**DATA EXTRACTS**
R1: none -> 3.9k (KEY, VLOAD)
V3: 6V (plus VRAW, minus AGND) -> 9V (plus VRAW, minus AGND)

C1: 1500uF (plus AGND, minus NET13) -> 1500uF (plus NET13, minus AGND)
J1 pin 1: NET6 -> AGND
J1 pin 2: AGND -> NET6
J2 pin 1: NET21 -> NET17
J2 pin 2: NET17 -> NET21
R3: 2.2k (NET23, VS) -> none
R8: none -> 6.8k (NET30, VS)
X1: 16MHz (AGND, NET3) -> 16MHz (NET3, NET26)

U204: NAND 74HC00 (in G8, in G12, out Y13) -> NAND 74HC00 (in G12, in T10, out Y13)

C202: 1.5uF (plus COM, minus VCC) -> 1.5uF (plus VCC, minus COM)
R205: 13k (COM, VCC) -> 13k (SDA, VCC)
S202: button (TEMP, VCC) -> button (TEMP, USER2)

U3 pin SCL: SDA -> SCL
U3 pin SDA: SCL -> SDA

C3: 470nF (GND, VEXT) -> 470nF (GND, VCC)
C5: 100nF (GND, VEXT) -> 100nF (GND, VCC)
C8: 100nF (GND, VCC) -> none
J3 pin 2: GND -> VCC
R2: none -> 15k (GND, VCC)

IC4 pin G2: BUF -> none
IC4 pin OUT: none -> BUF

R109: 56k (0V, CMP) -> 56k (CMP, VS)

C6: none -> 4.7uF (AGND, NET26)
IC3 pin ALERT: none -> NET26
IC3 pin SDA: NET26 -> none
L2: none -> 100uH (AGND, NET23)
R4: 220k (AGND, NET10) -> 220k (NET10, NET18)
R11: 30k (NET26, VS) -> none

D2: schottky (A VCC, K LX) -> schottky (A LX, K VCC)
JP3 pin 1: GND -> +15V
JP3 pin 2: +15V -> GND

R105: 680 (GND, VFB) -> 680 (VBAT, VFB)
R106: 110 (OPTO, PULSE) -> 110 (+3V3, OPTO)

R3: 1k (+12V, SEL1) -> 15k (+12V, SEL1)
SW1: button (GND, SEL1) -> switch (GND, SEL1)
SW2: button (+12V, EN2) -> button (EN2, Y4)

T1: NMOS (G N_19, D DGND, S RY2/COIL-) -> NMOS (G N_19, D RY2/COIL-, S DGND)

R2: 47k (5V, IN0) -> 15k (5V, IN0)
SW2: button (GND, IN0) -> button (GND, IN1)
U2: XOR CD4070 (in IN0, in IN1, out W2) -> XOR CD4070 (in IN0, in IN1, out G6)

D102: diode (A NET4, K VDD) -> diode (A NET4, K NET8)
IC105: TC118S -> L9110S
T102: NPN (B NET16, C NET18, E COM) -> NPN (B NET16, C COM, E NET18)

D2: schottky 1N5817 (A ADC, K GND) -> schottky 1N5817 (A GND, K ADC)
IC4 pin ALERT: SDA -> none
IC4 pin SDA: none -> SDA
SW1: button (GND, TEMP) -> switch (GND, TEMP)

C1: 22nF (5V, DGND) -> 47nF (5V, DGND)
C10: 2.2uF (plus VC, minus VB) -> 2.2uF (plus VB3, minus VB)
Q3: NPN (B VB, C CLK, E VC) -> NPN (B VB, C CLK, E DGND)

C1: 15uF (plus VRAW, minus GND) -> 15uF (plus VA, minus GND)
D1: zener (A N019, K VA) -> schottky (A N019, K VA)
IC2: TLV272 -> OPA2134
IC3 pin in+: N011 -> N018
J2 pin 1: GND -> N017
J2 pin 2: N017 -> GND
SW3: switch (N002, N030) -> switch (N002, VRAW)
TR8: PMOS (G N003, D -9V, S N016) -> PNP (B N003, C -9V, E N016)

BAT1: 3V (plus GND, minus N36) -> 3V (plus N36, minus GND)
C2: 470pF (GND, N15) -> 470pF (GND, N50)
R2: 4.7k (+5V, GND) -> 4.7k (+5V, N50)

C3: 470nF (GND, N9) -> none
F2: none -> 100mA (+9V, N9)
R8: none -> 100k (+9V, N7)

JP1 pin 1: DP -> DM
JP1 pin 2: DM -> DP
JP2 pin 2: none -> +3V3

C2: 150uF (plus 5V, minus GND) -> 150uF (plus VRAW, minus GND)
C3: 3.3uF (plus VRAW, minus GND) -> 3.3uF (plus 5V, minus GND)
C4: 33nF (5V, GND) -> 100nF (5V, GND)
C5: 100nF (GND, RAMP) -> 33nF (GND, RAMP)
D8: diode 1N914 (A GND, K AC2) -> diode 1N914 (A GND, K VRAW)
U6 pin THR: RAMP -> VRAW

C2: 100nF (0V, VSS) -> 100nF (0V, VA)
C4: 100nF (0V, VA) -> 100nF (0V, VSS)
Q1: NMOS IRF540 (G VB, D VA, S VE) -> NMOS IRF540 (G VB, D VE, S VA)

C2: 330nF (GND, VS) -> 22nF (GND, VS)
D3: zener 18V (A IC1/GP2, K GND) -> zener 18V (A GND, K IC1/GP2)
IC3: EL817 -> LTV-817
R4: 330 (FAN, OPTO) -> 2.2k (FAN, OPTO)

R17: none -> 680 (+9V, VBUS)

**PROBLEM**
Copy all the entries exactly.

**ANSWER SECTION**
R1: none -> 3.9k (KEY, VLOAD)
V3: 6V (plus VRAW, minus AGND) -> 9V (plus VRAW, minus AGND)

C1: 1500uF (plus AGND, minus NET13) -> 1500uF (plus NET13, minus AGND)
J1 pin 1: NET6 -> AGND
J1 pin 2: AGND -> NET6
J2 pin 1: NET21 -> NET17
J2 pin 2: NET17 -> NET21
R3: 2.2k (NET23, VS) -> none
R8: none -> 6.8k (NET30, VS)
X1: 16MHz (AGND, NET3) -> 16MHz (NET3, NET26)

U204: NAND 74HC00 (in G8, in G12, out Y13) -> NAND 74HC00 (in G12, in T10, out Y13)

C202: 1.5uF (plus COM, minus VCC) -> 1.5uF (plus VCC, minus COM)
R205: 13k (COM, VCC) -> 13k (SDA, VCC)
S202: button (TEMP, VCC) -> button (TEMP, USER2)

U3 pin SCL: SDA -> SCL
U3 pin SDA: SCL -> SDA

C3: 470nF (GND, VEXT) -> 470nF (GND, VCC)
C5: 100nF (GND, VEXT) -> 100nF (GND, VCC)
C8: 100nF (GND, VCC) -> none
J3 pin 2: GND -> VCC
R2: none -> 15k (GND, VCC)

IC4 pin G2: BUF -> none
IC4 pin OUT: none -> BUF

R109: 56k (0V, CMP) -> 56k (CMP, VS)

C6: none -> 4.7uF (AGND, NET26)
IC3 pin ALERT: none -> NET26
IC3 pin SDA: NET26 -> none
L2: none -> 100uH (AGND, NET23)
R4: 220k (AGND, NET10) -> 220k (NET10, NET18)
R11: 30k (NET26, VS) -> none

D2: schottky (A VCC, K LX) -> schottky (A LX, K VCC)
JP3 pin 1: GND -> +15V
JP3 pin 2: +15V -> GND

R105: 680 (GND, VFB) -> 680 (VBAT, VFB)
R106: 110 (OPTO, PULSE) -> 110 (+3V3, OPTO)

R3: 1k (+12V, SEL1) -> 15k (+12V, SEL1)
SW1: button (GND, SEL1) -> switch (GND, SEL1)
SW2: button (+12V, EN2) -> button (EN2, Y4)

T1: NMOS (G N_19, D DGND, S RY2/COIL-) -> NMOS (G N_19, D RY2/COIL-, S DGND)

R2: 47k (5V, IN0) -> 15k (5V, IN0)
SW2: button (GND, IN0) -> button (GND, IN1)
U2: XOR CD4070 (in IN0, in IN1, out W2) -> XOR CD4070 (in IN0, in IN1, out G6)

D102: diode (A NET4, K VDD) -> diode (A NET4, K NET8)
IC105: TC118S -> L9110S
T102: NPN (B NET16, C NET18, E COM) -> NPN (B NET16, C COM, E NET18)

D2: schottky 1N5817 (A ADC, K GND) -> schottky 1N5817 (A GND, K ADC)
IC4 pin ALERT: SDA -> none
IC4 pin SDA: none -> SDA
SW1: button (GND, TEMP) -> switch (GND, TEMP)

C1: 22nF (5V, DGND) -> 47nF (5V, DGND)
C10: 2.2uF (plus VC, minus VB) -> 2.2uF (plus VB3, minus VB)
Q3: NPN (B VB, C CLK, E VC) -> NPN (B VB, C CLK, E DGND)

C1: 15uF (plus VRAW, minus GND) -> 15uF (plus VA, minus GND)
D1: zener (A N019, K VA) -> schottky (A N019, K VA)
IC2: TLV272 -> OPA2134
IC3 pin in+: N011 -> N018
J2 pin 1: GND -> N017
J2 pin 2: N017 -> GND
SW3: switch (N002, N030) -> switch (N002, VRAW)
TR8: PMOS (G N003, D -9V, S N016) -> PNP (B N003, C -9V, E N016)

BAT1: 3V (plus GND, minus N36) -> 3V (plus N36, minus GND)
C2: 470pF (GND, N15) -> 470pF (GND, N50)
R2: 4.7k (+5V, GND) -> 4.7k (+5V, N50)

C3: 470nF (GND, N9) -> none
F2: none -> 100mA (+9V, N9)
R8: none -> 100k (+9V, N7)

JP1 pin 1: DP -> DM
JP1 pin 2: DM -> DP
JP2 pin 2: none -> +3V3

C2: 150uF (plus 5V, minus GND) -> 150uF (plus VRAW, minus GND)
C3: 3.3uF (plus VRAW, minus GND) -> 3.3uF (plus 5V, minus GND)
C4: 33nF (5V, GND) -> 100nF (5V, GND)
C5: 100nF (GND, RAMP) -> 33nF (GND, RAMP)
D8: diode 1N914 (A GND, K AC2) -> diode 1N914 (A GND, K VRAW)
U6 pin THR: RAMP -> VRAW

C2: 100nF (0V, VSS) -> 100nF (0V, VA)
C4: 100nF (0V, VA) -> 100nF (0V, VSS)
Q1: NMOS IRF540 (G VB, D VA, S VE) -> NMOS IRF540 (G VB, D VE, S VA)

C2: 330nF (GND, VS) -> 22nF (GND, VS)
D3: zener 18V (A IC1/GP2, K GND) -> zener 18V (A GND, K IC1/GP2)
IC3: EL817 -> LTV-817
R4: 330 (FAN, OPTO) -> 2.2k (FAN, OPTO)

R17: none -> 680 (+9V, VBUS)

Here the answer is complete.